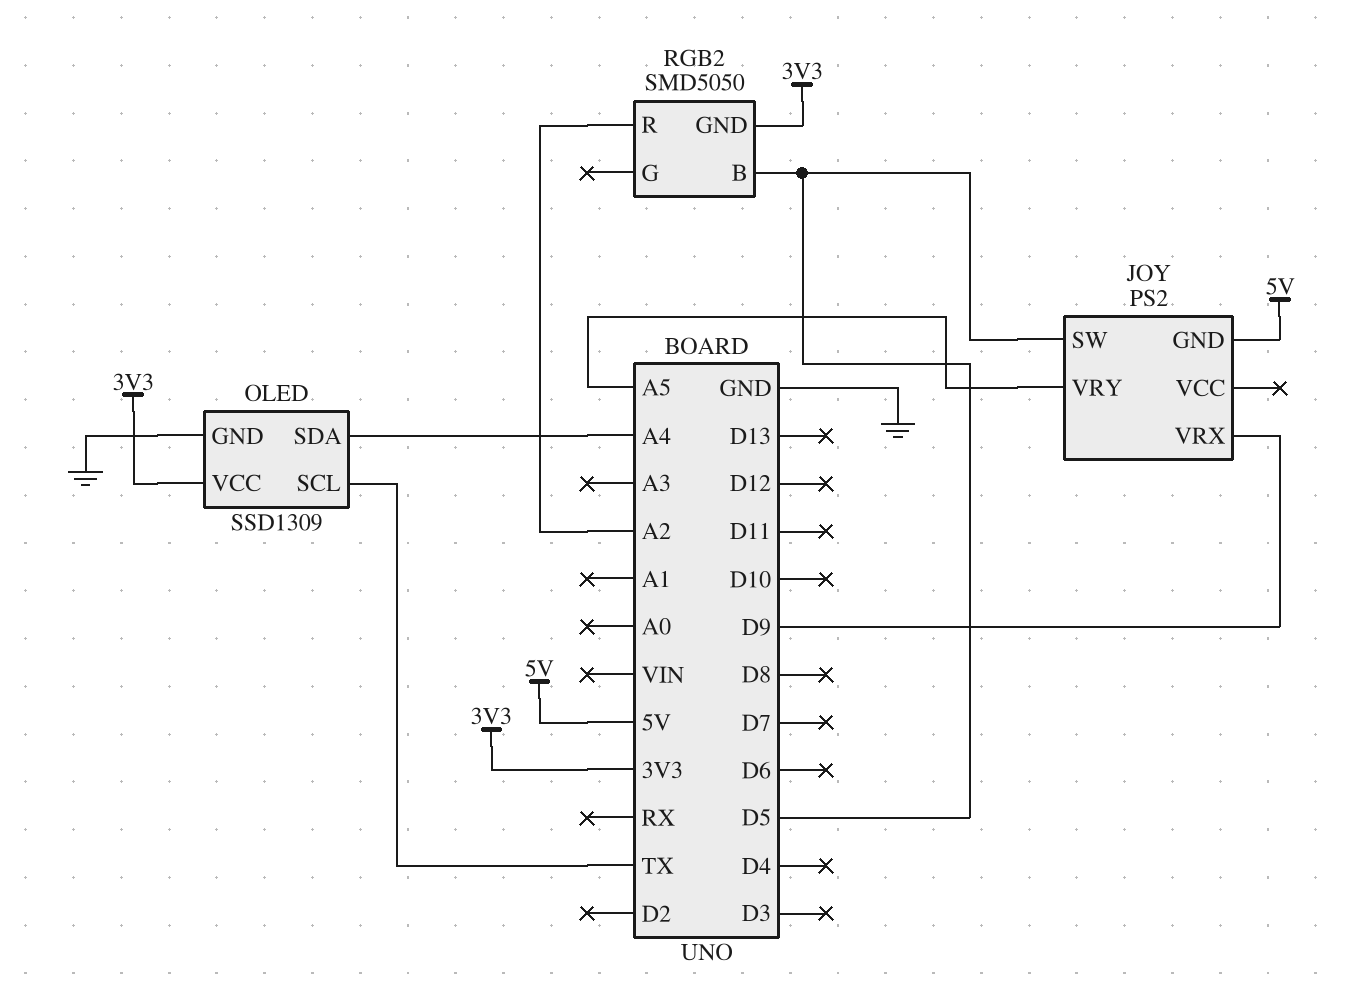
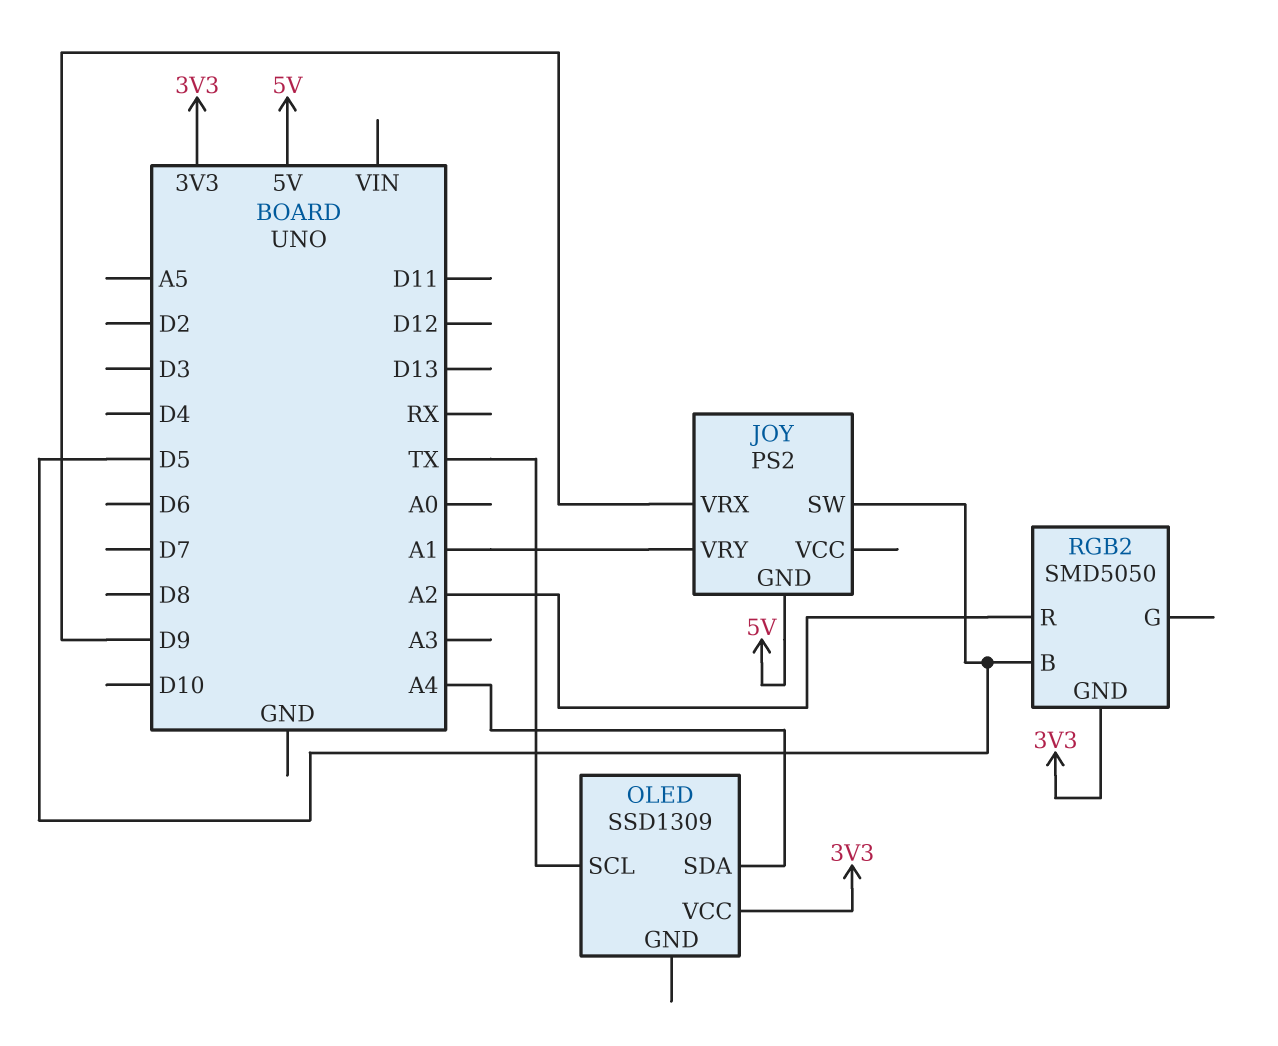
JOY pin VRY: A5 -> A1
OLED pin GND: GND -> none

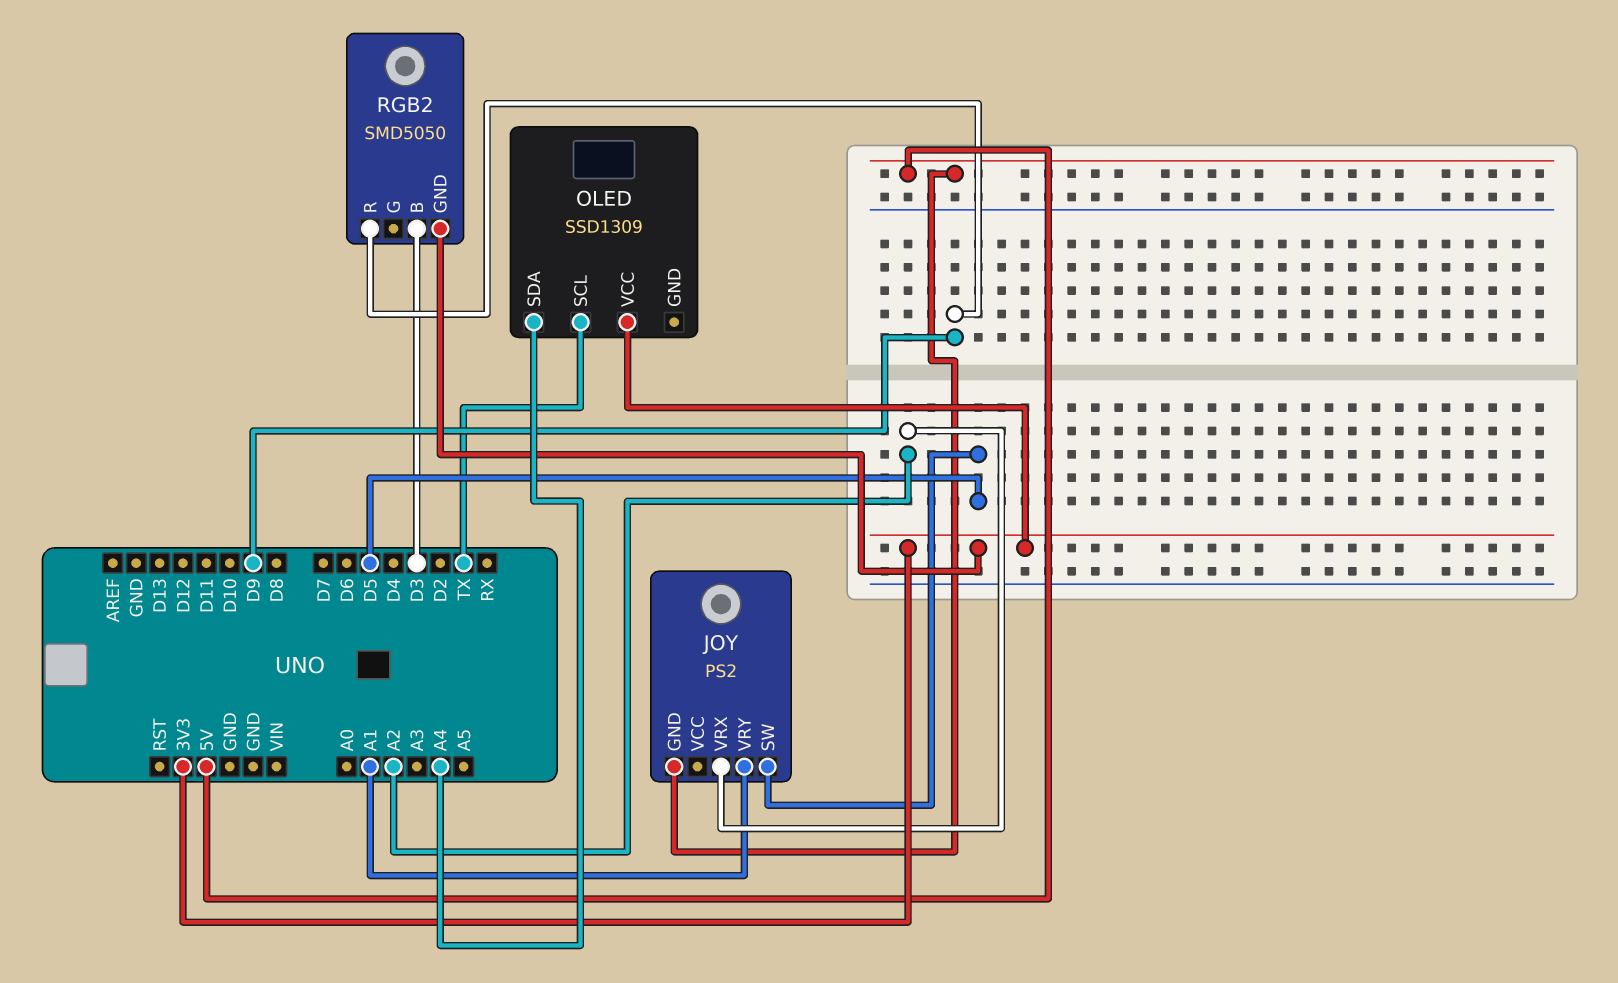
JOY pin VRX: D9 -> A2
RGB2 pin B: D5 -> D3
RGB2 pin R: A2 -> D9

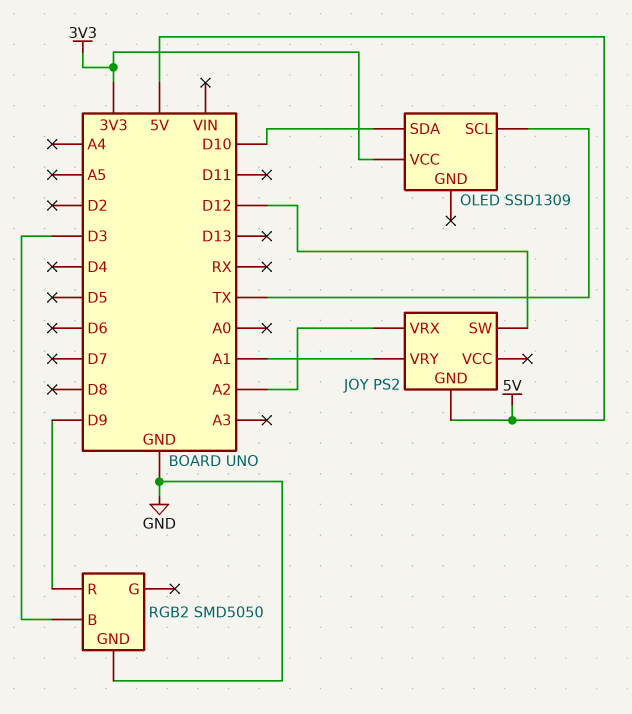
JOY pin SW: D5 -> D12
OLED pin SDA: A4 -> D10
RGB2 pin GND: 3V3 -> GND

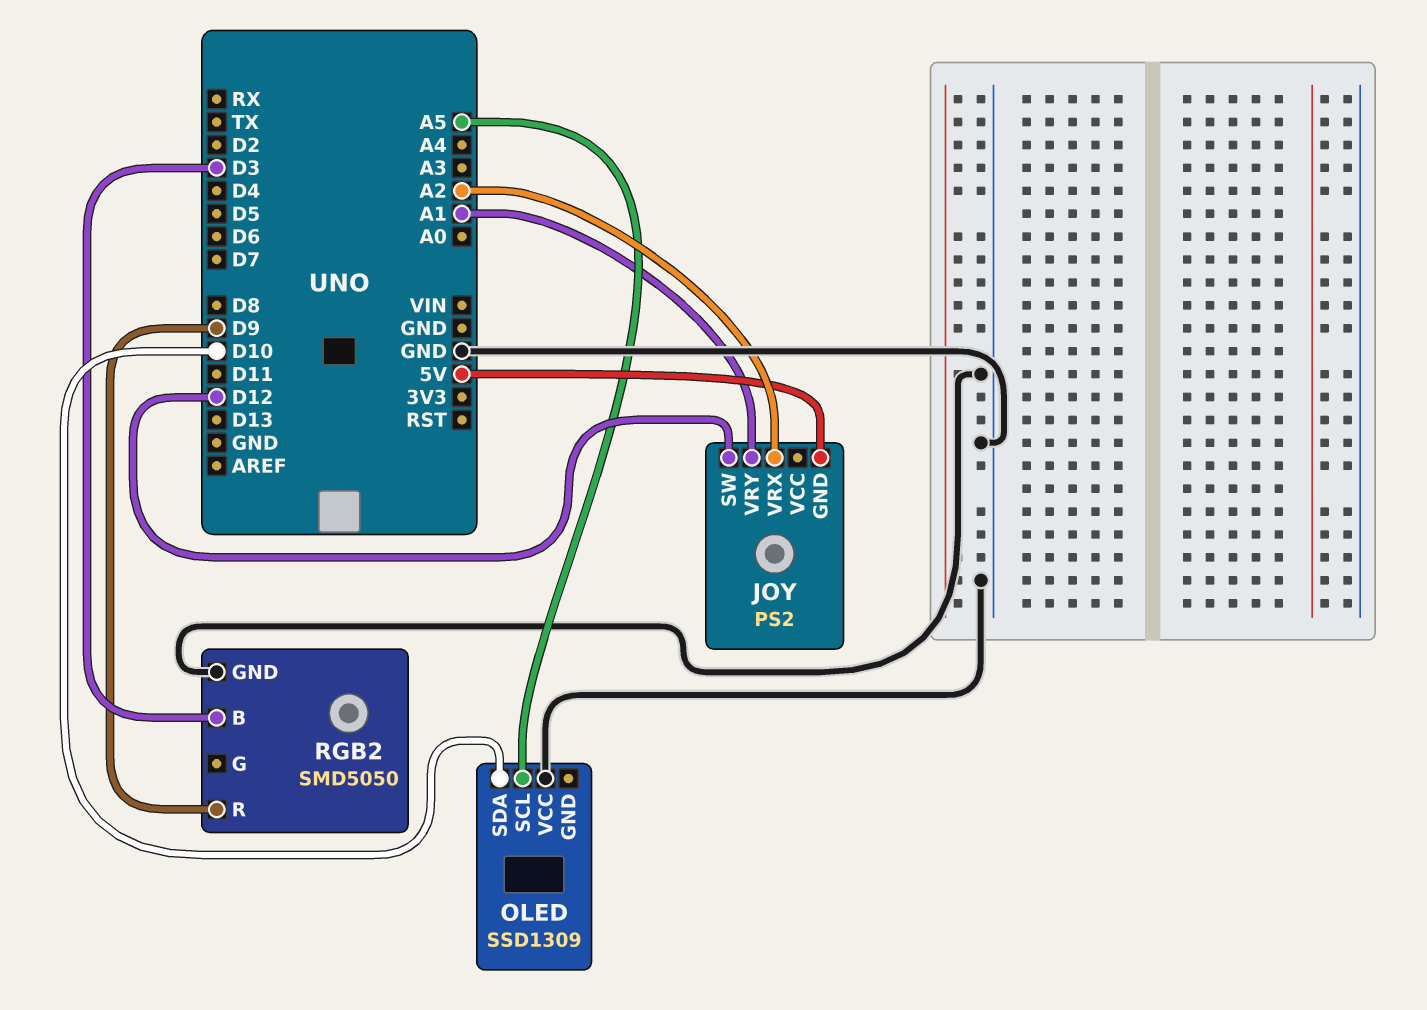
OLED pin SCL: TX -> A5
OLED pin VCC: 3V3 -> GND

## What is expected
Lines containing the word "OLED" must all be returned from the material above.

## Response to the task
OLED pin GND: GND -> none
OLED pin SDA: A4 -> D10
OLED pin SCL: TX -> A5
OLED pin VCC: 3V3 -> GND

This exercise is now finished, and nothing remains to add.